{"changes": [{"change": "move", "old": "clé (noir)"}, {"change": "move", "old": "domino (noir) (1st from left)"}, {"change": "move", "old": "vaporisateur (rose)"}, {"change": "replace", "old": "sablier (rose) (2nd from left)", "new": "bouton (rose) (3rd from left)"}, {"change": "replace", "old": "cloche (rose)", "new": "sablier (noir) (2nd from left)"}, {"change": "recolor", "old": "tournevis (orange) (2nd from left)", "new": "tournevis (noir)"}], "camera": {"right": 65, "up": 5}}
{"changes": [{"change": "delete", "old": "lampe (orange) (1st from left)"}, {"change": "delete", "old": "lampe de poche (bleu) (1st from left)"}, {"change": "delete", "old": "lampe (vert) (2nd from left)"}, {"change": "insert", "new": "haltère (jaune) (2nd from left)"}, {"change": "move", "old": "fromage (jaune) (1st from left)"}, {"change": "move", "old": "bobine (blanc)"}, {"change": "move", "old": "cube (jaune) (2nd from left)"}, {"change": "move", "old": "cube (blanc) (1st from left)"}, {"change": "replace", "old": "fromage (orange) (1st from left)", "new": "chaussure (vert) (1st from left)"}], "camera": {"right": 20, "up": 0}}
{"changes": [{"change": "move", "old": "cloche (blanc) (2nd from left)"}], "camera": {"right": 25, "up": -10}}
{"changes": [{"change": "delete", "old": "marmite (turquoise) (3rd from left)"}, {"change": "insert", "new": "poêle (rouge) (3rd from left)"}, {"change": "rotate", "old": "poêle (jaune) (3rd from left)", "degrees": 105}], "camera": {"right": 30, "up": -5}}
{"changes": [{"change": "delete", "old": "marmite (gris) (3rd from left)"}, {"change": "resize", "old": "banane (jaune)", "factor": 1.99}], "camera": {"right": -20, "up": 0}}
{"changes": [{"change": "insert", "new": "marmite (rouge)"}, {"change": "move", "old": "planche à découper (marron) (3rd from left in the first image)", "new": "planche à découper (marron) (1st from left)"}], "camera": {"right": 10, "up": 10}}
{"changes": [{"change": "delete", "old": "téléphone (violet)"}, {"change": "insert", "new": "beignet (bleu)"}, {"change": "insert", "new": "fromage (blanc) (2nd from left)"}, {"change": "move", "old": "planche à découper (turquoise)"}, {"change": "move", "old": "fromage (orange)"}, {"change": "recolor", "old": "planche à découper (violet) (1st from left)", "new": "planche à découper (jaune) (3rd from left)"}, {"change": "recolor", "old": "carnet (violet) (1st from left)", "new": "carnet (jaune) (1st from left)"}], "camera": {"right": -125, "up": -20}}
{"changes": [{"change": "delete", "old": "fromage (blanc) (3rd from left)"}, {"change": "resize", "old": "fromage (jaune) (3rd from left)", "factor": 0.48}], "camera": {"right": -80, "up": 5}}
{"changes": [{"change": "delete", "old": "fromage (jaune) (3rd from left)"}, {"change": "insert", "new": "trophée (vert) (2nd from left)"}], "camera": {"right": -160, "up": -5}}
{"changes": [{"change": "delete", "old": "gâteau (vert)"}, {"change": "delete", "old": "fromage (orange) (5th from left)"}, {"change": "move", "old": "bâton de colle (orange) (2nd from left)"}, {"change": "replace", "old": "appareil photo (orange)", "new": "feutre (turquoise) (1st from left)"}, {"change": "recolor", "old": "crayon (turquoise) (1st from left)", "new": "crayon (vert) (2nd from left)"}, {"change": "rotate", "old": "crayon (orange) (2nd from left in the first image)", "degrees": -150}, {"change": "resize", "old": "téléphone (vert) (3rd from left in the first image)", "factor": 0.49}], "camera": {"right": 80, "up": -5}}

_TASK OBJECTIVE_. Set all of the data down again exactly.

_SOLUTION TO THE PROBLEM_.
{"changes": [{"change": "move", "old": "clé (noir)"}, {"change": "move", "old": "domino (noir) (1st from left)"}, {"change": "move", "old": "vaporisateur (rose)"}, {"change": "replace", "old": "sablier (rose) (2nd from left)", "new": "bouton (rose) (3rd from left)"}, {"change": "replace", "old": "cloche (rose)", "new": "sablier (noir) (2nd from left)"}, {"change": "recolor", "old": "tournevis (orange) (2nd from left)", "new": "tournevis (noir)"}], "camera": {"right": 65, "up": 5}}
{"changes": [{"change": "delete", "old": "lampe (orange) (1st from left)"}, {"change": "delete", "old": "lampe de poche (bleu) (1st from left)"}, {"change": "delete", "old": "lampe (vert) (2nd from left)"}, {"change": "insert", "new": "haltère (jaune) (2nd from left)"}, {"change": "move", "old": "fromage (jaune) (1st from left)"}, {"change": "move", "old": "bobine (blanc)"}, {"change": "move", "old": "cube (jaune) (2nd from left)"}, {"change": "move", "old": "cube (blanc) (1st from left)"}, {"change": "replace", "old": "fromage (orange) (1st from left)", "new": "chaussure (vert) (1st from left)"}], "camera": {"right": 20, "up": 0}}
{"changes": [{"change": "move", "old": "cloche (blanc) (2nd from left)"}], "camera": {"right": 25, "up": -10}}
{"changes": [{"change": "delete", "old": "marmite (turquoise) (3rd from left)"}, {"change": "insert", "new": "poêle (rouge) (3rd from left)"}, {"change": "rotate", "old": "poêle (jaune) (3rd from left)", "degrees": 105}], "camera": {"right": 30, "up": -5}}
{"changes": [{"change": "delete", "old": "marmite (gris) (3rd from left)"}, {"change": "resize", "old": "banane (jaune)", "factor": 1.99}], "camera": {"right": -20, "up": 0}}
{"changes": [{"change": "insert", "new": "marmite (rouge)"}, {"change": "move", "old": "planche à découper (marron) (3rd from left in the first image)", "new": "planche à découper (marron) (1st from left)"}], "camera": {"right": 10, "up": 10}}
{"changes": [{"change": "delete", "old": "téléphone (violet)"}, {"change": "insert", "new": "beignet (bleu)"}, {"change": "insert", "new": "fromage (blanc) (2nd from left)"}, {"change": "move", "old": "planche à découper (turquoise)"}, {"change": "move", "old": "fromage (orange)"}, {"change": "recolor", "old": "planche à découper (violet) (1st from left)", "new": "planche à découper (jaune) (3rd from left)"}, {"change": "recolor", "old": "carnet (violet) (1st from left)", "new": "carnet (jaune) (1st from left)"}], "camera": {"right": -125, "up": -20}}
{"changes": [{"change": "delete", "old": "fromage (blanc) (3rd from left)"}, {"change": "resize", "old": "fromage (jaune) (3rd from left)", "factor": 0.48}], "camera": {"right": -80, "up": 5}}
{"changes": [{"change": "delete", "old": "fromage (jaune) (3rd from left)"}, {"change": "insert", "new": "trophée (vert) (2nd from left)"}], "camera": {"right": -160, "up": -5}}
{"changes": [{"change": "delete", "old": "gâteau (vert)"}, {"change": "delete", "old": "fromage (orange) (5th from left)"}, {"change": "move", "old": "bâton de colle (orange) (2nd from left)"}, {"change": "replace", "old": "appareil photo (orange)", "new": "feutre (turquoise) (1st from left)"}, {"change": "recolor", "old": "crayon (turquoise) (1st from left)", "new": "crayon (vert) (2nd from left)"}, {"change": "rotate", "old": "crayon (orange) (2nd from left in the first image)", "degrees": -150}, {"change": "resize", "old": "téléphone (vert) (3rd from left in the first image)", "factor": 0.49}], "camera": {"right": 80, "up": -5}}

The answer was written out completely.